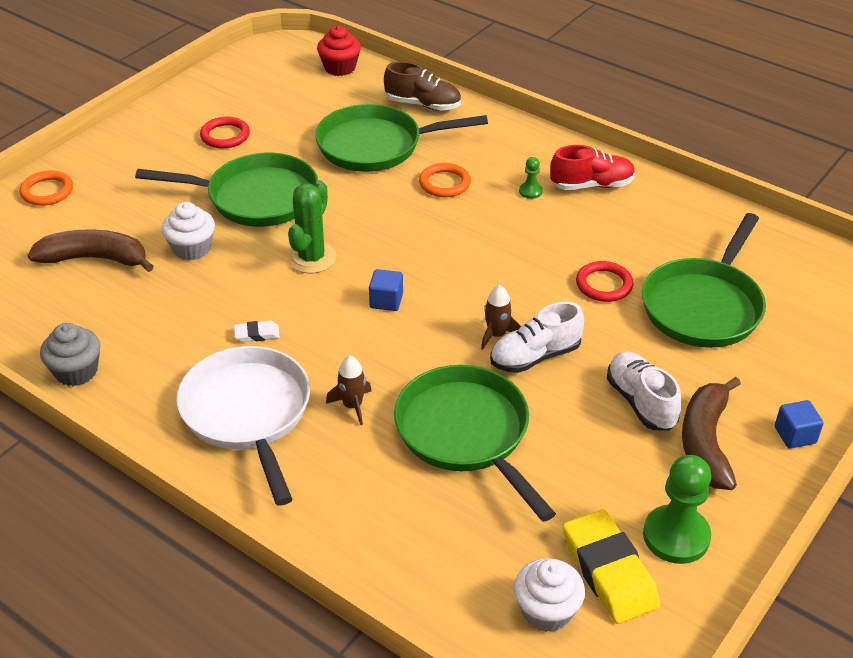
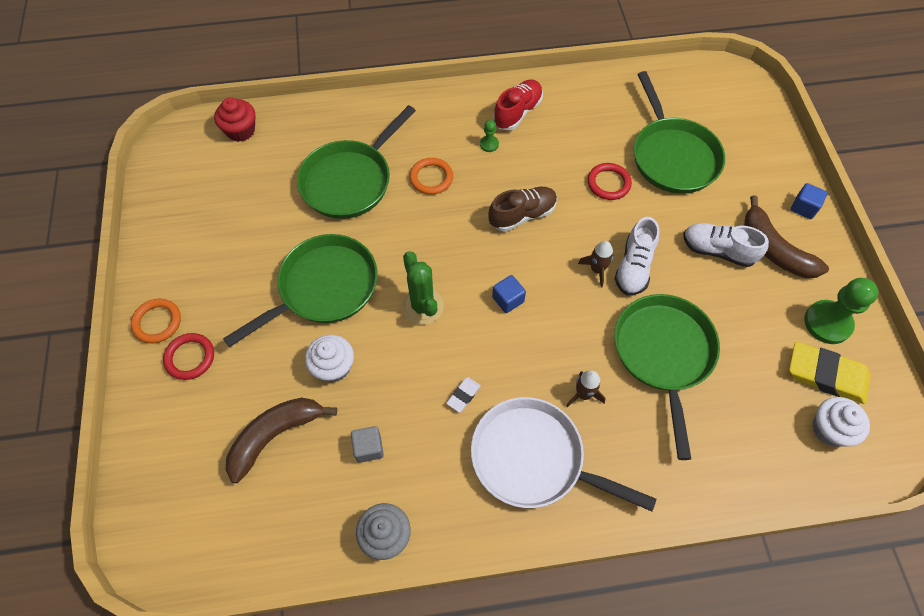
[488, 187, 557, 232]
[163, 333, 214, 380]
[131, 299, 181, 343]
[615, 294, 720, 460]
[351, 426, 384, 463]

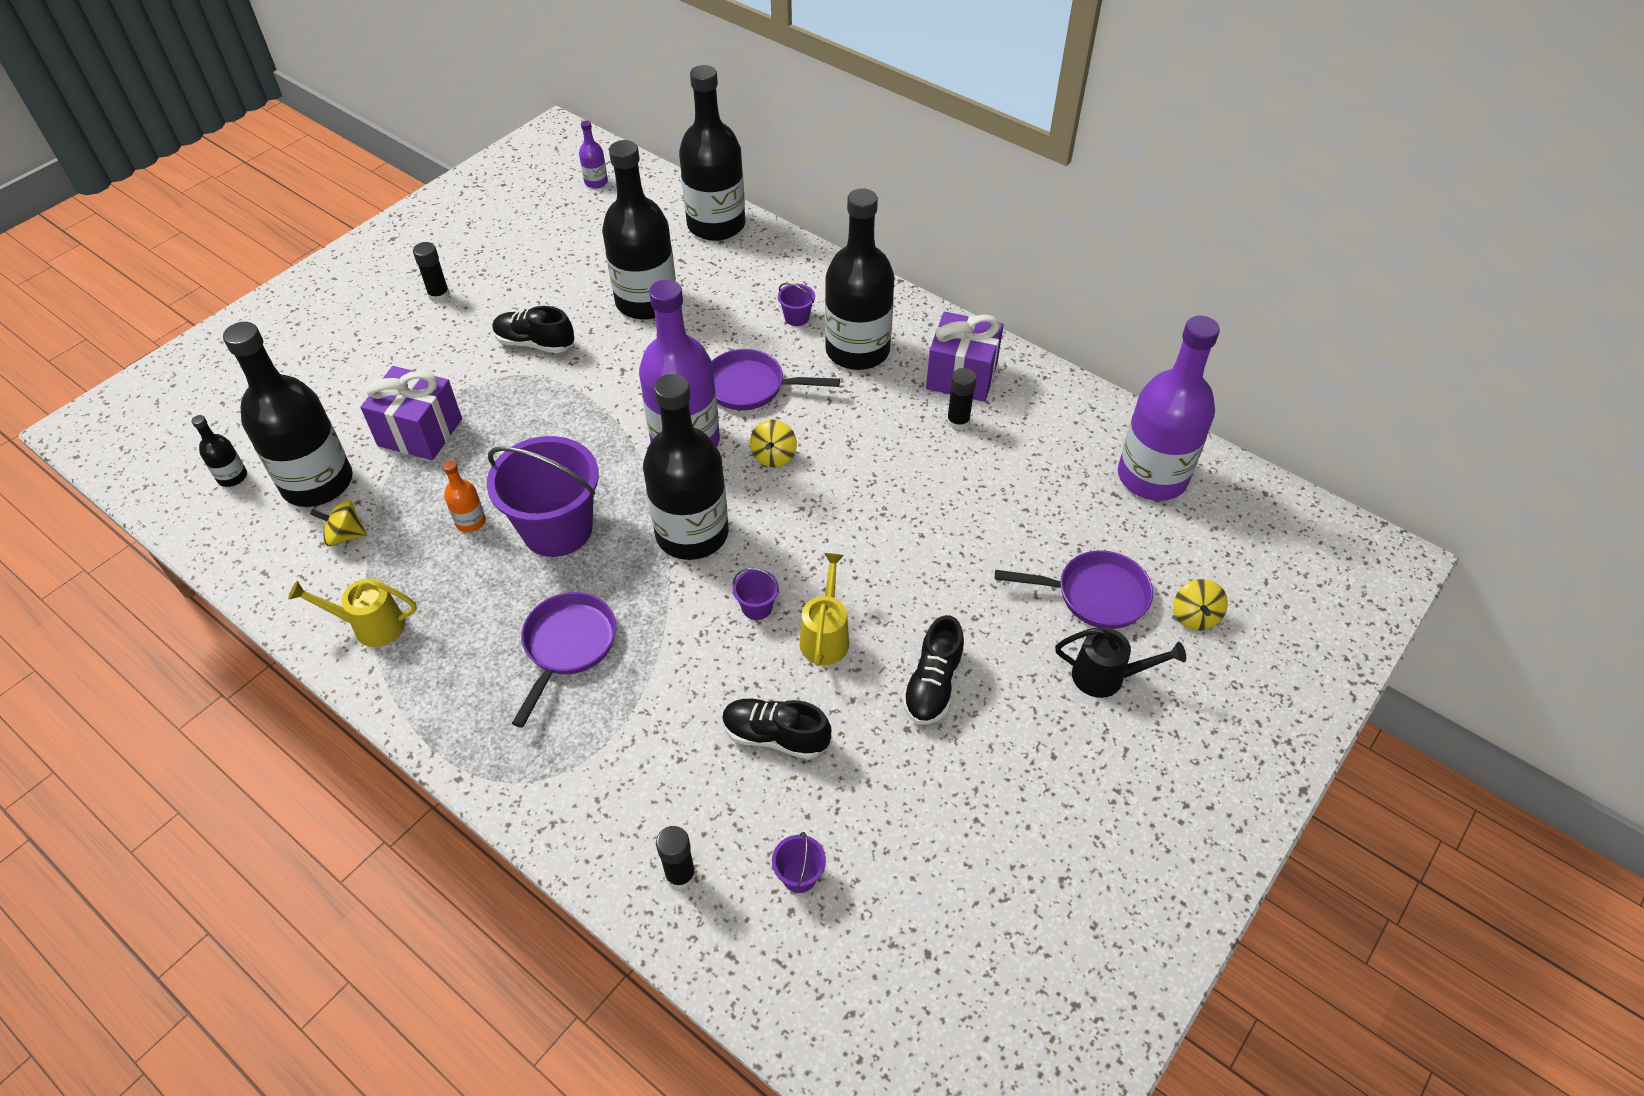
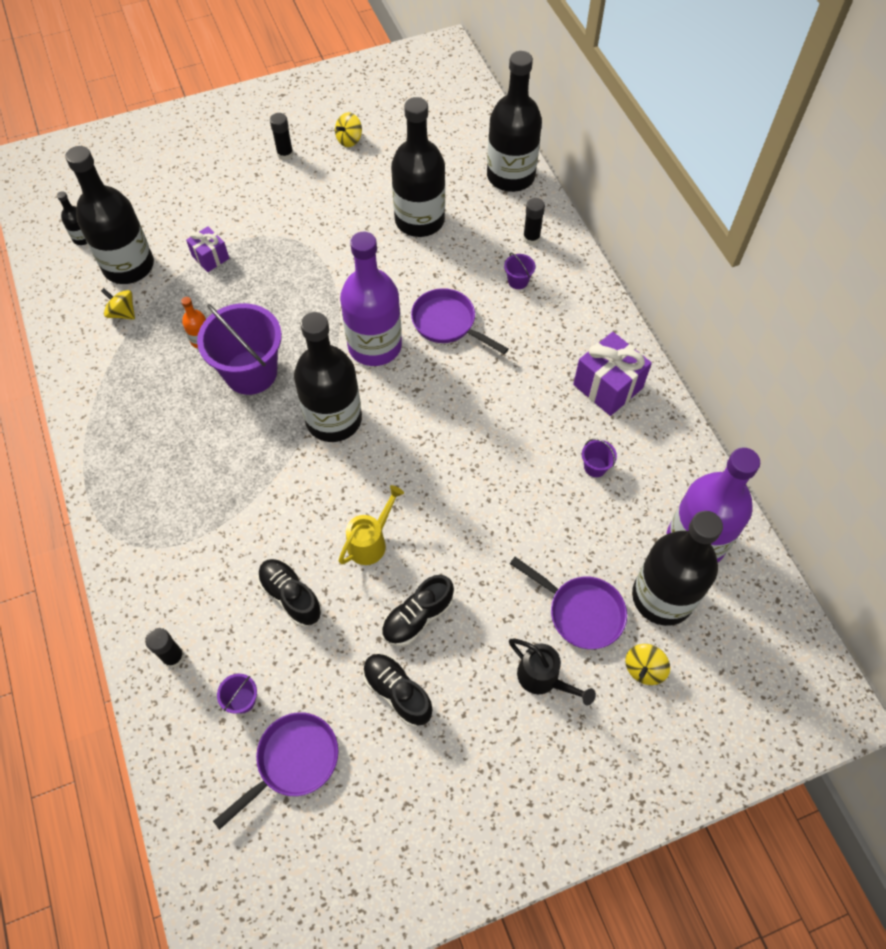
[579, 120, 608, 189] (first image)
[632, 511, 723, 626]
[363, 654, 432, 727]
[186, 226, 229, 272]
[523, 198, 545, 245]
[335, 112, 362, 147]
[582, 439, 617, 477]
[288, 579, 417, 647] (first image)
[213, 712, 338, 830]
******
- To do: The task calls for every record to be transcribed exactly, with no images included.

- Worked solution:
[488, 187, 557, 232]
[163, 333, 214, 380]
[131, 299, 181, 343]
[615, 294, 720, 460]
[351, 426, 384, 463]

[579, 120, 608, 189] (first image)
[632, 511, 723, 626]
[363, 654, 432, 727]
[186, 226, 229, 272]
[523, 198, 545, 245]
[335, 112, 362, 147]
[582, 439, 617, 477]
[288, 579, 417, 647] (first image)
[213, 712, 338, 830]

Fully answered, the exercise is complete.